ABOUT THIS EXERCISE - Please return the material below word for word, omitting the pictures.

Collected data
^^^^^^^^
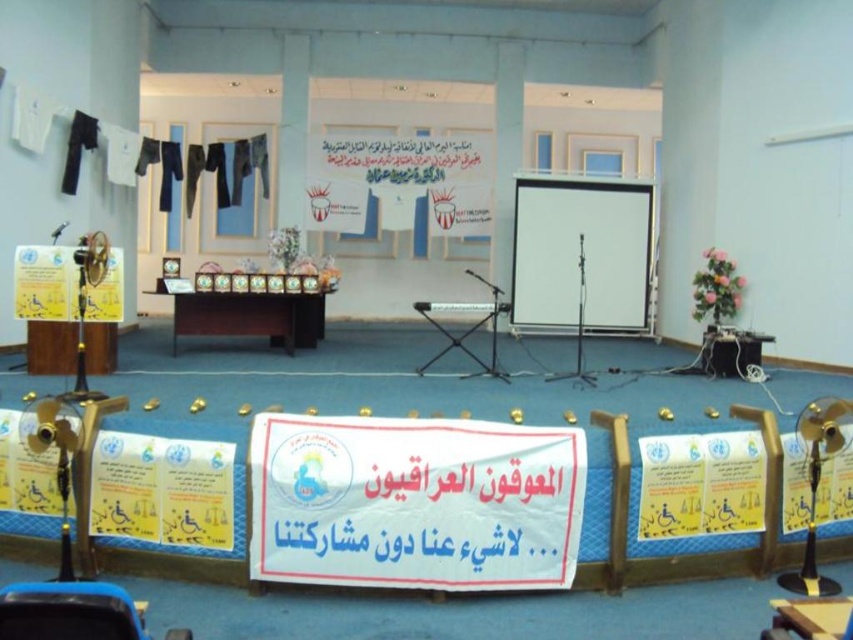
Is white matte projection screen at center bigger than wooden podium at center?

Indeed, white matte projection screen at center has a larger size compared to wooden podium at center.

Is white matte projection screen at center shorter than wooden podium at center?

No.

Who is more distant from viewer, (548, 316) or (184, 310)?

Positioned behind is point (548, 316).

Where is `white matte projection screen at center`? The image size is (853, 640). white matte projection screen at center is located at coordinates (579, 253).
^^^^^^^^
EXERCISE OUTPUT -
Is white matte projection screen at center bigger than wooden podium at center?

Indeed, white matte projection screen at center has a larger size compared to wooden podium at center.

Is white matte projection screen at center shorter than wooden podium at center?

No.

Who is more distant from viewer, (548, 316) or (184, 310)?

Positioned behind is point (548, 316).

Where is `white matte projection screen at center`? The image size is (853, 640). white matte projection screen at center is located at coordinates (579, 253).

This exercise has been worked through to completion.